*Supplied records*:
= = = = =
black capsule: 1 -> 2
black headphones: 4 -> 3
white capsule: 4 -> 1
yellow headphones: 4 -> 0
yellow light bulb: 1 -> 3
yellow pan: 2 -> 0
= = = = =
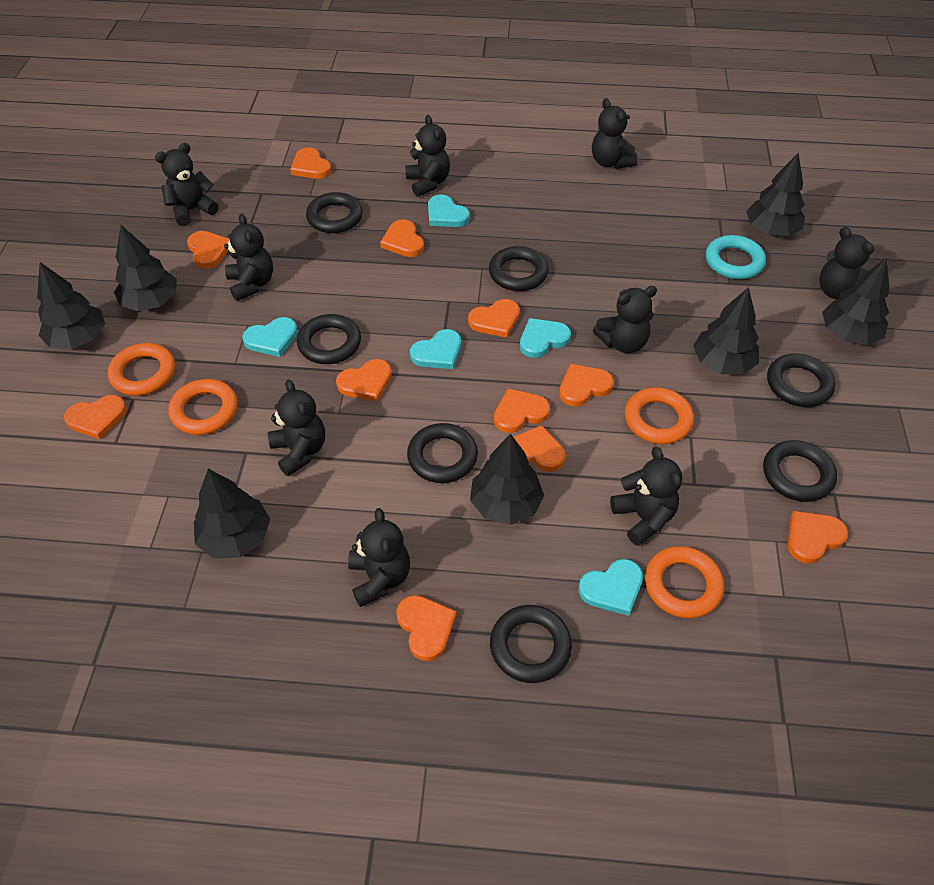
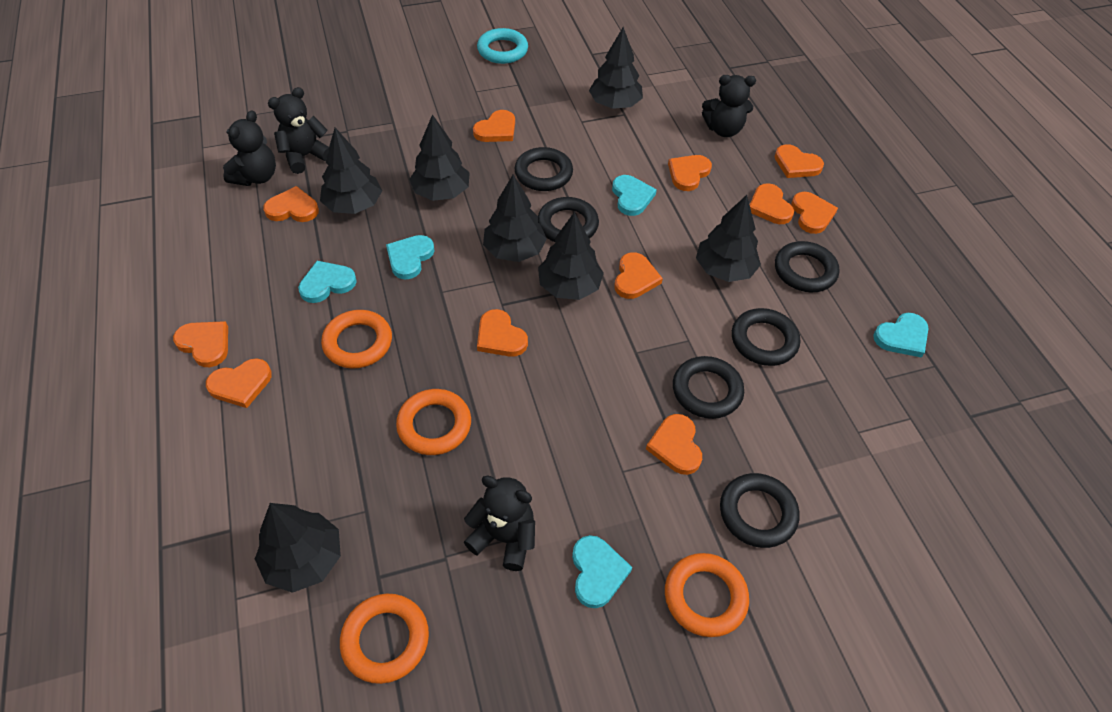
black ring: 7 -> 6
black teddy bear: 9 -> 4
= = = = =
*Your instructions*: The range runs from the line above containing "yellow headphones: 4 -> 0" to the line containing "yellow pan: 2 -> 0", inclusive. Restate those lines word for word and no others.

*The answer*:
yellow headphones: 4 -> 0
yellow light bulb: 1 -> 3
yellow pan: 2 -> 0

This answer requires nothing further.